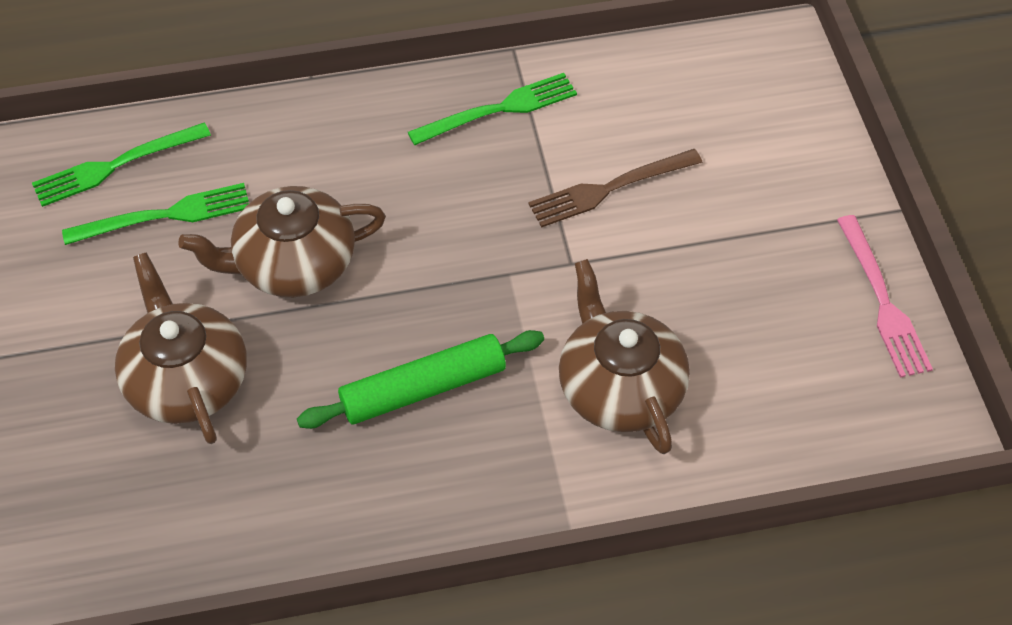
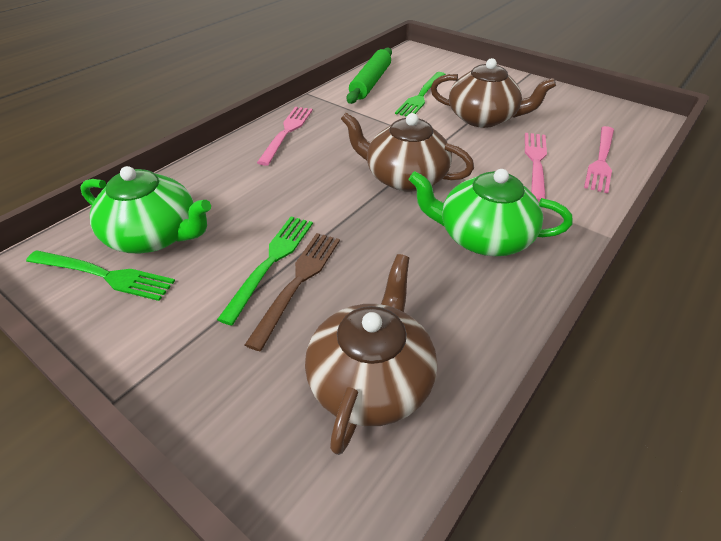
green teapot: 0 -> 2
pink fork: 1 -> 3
· · · · · · ·
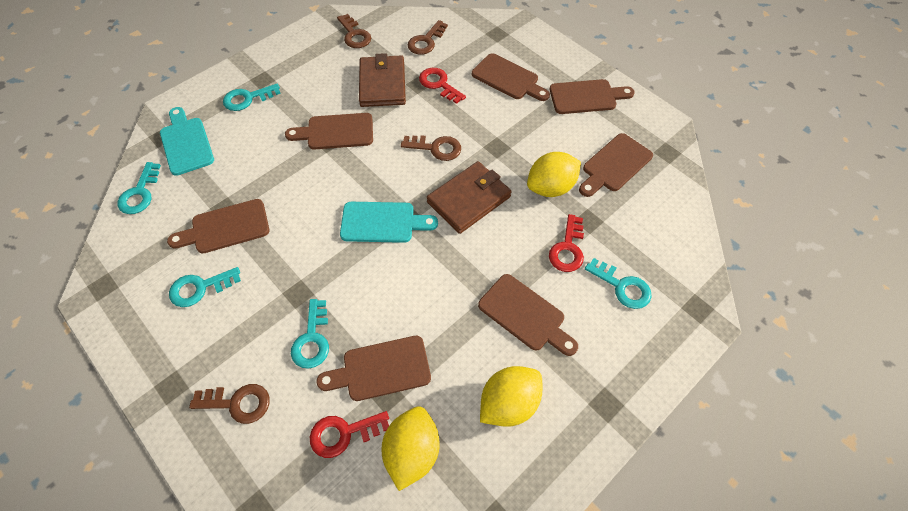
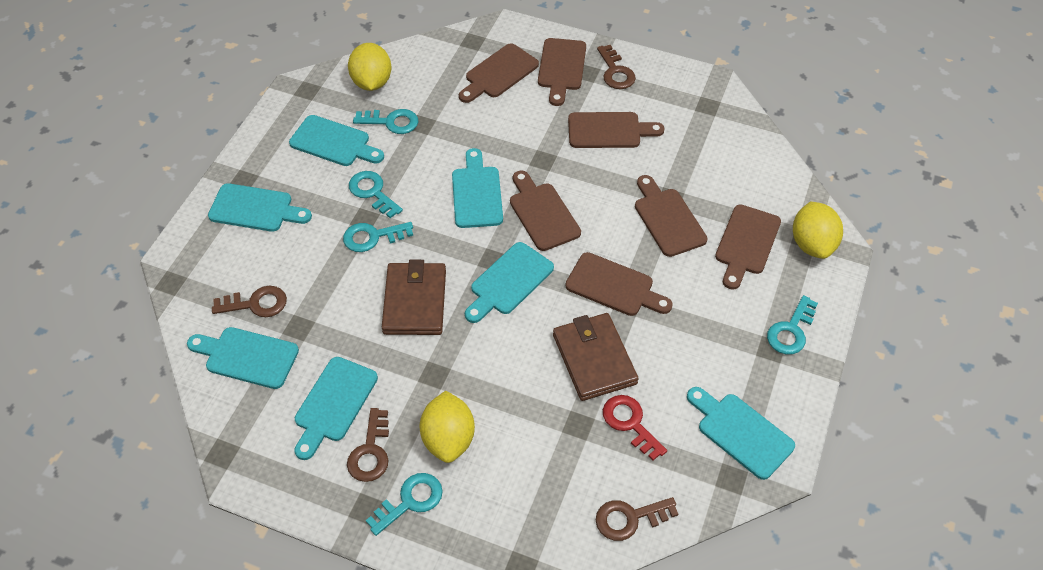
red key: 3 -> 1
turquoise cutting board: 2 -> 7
· · · · · · ·
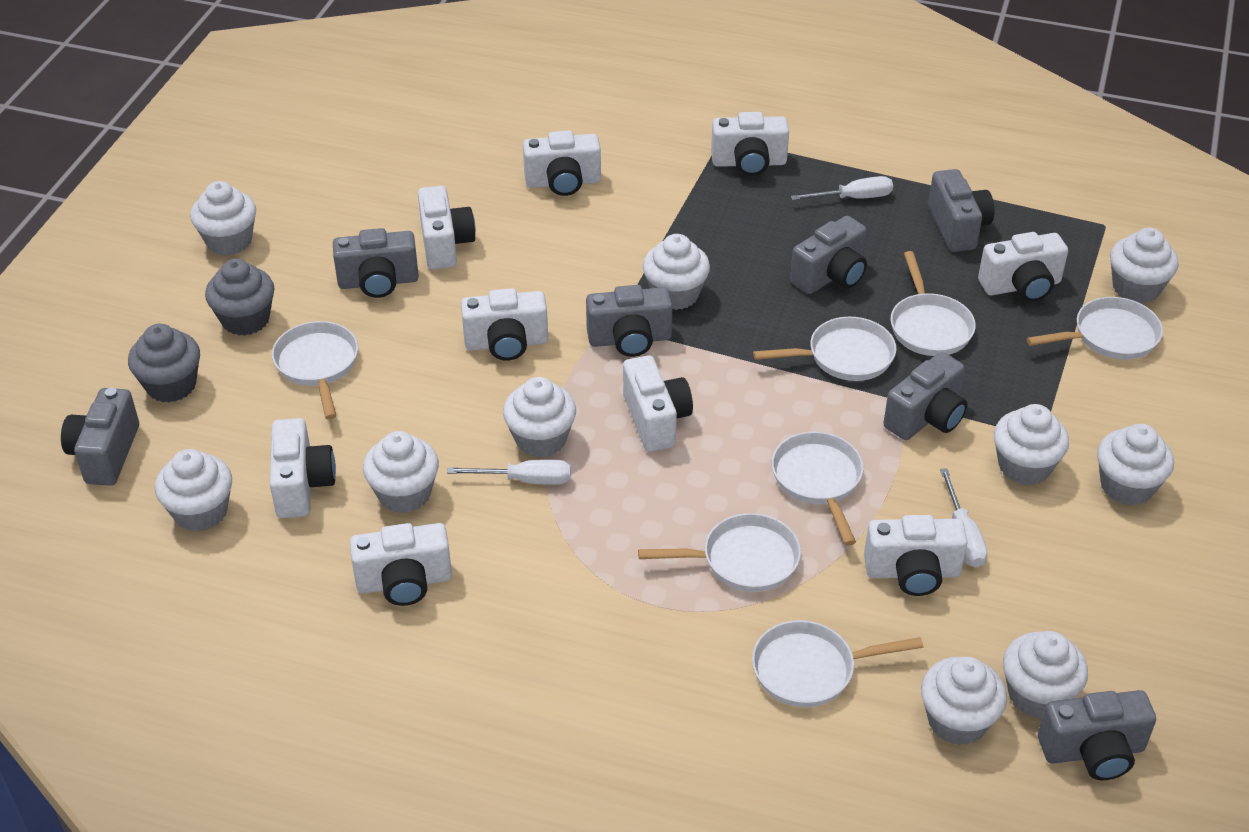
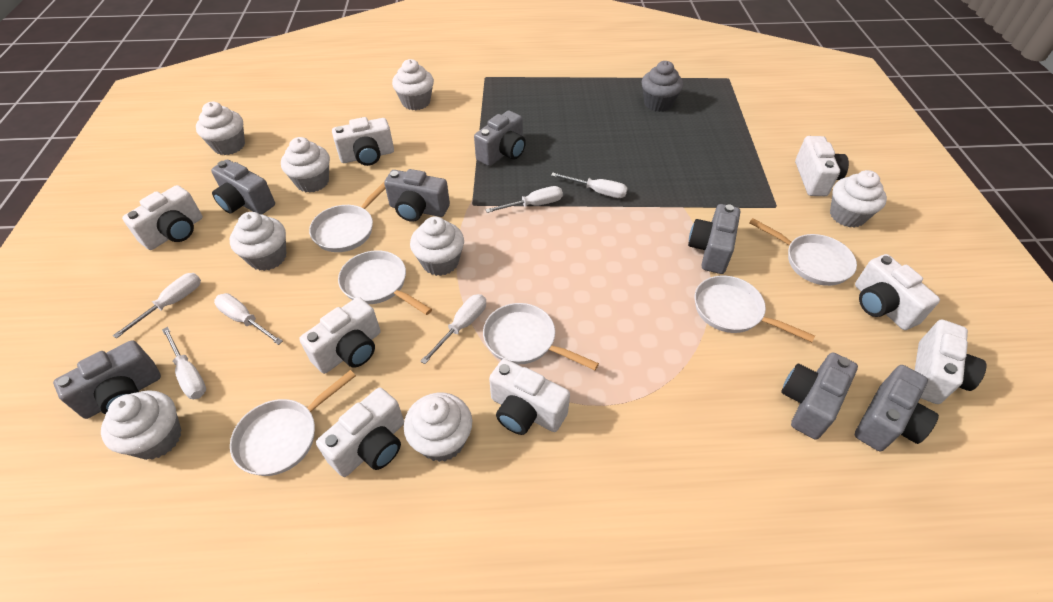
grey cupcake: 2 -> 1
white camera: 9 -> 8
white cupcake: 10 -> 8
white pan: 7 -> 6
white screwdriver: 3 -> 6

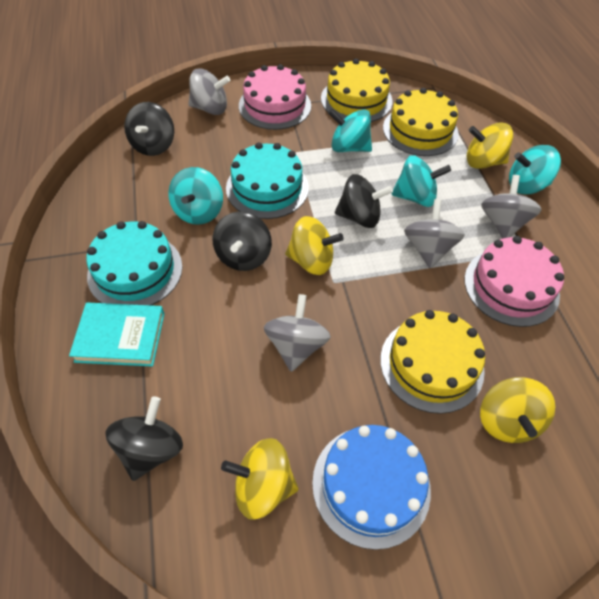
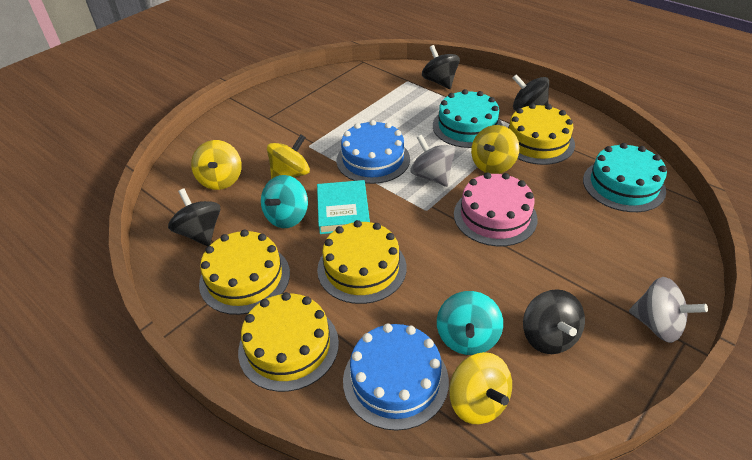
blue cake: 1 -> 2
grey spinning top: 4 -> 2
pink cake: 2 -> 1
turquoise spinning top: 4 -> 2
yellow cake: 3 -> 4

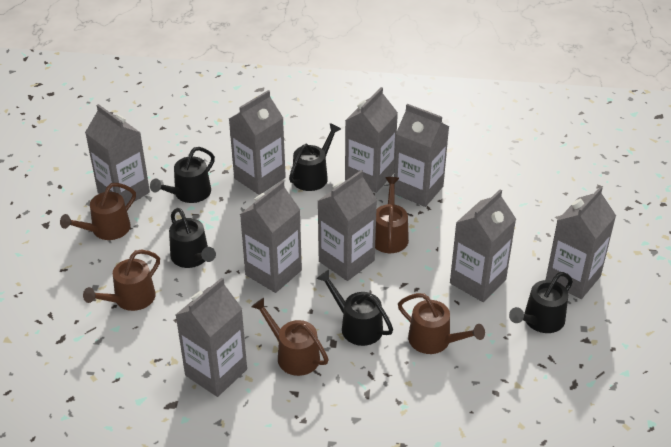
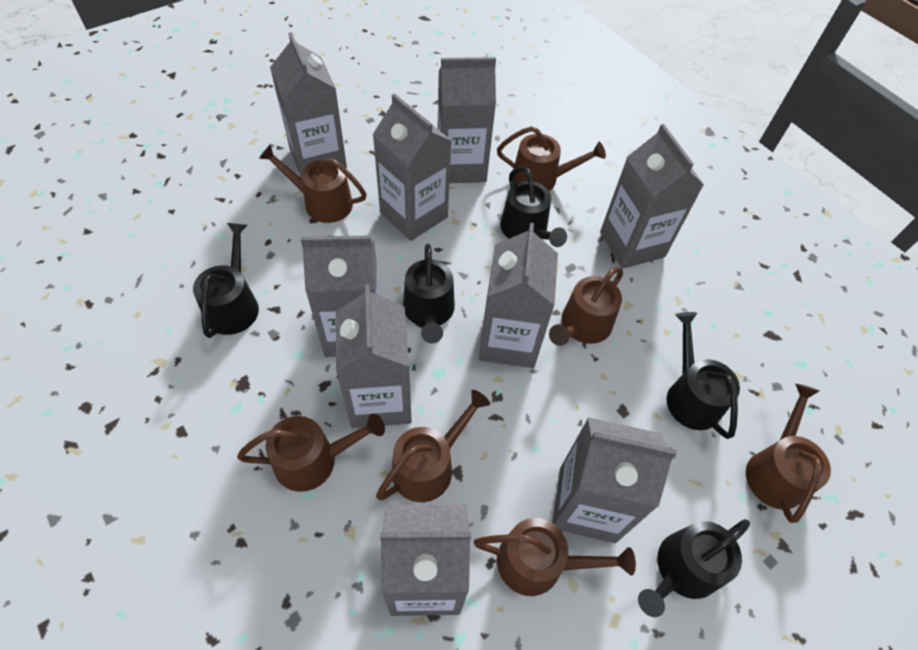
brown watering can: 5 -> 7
· · · · · · ·
• **How to complete this task**
Extract from the material above the stretch running from the line containing "turquoise spinning top: 4 -> 2" through the line containing "brown watering can: 5 -> 7". Keep the text exact and the pictures out.

• **Exercise response**
turquoise spinning top: 4 -> 2
yellow cake: 3 -> 4

brown watering can: 5 -> 7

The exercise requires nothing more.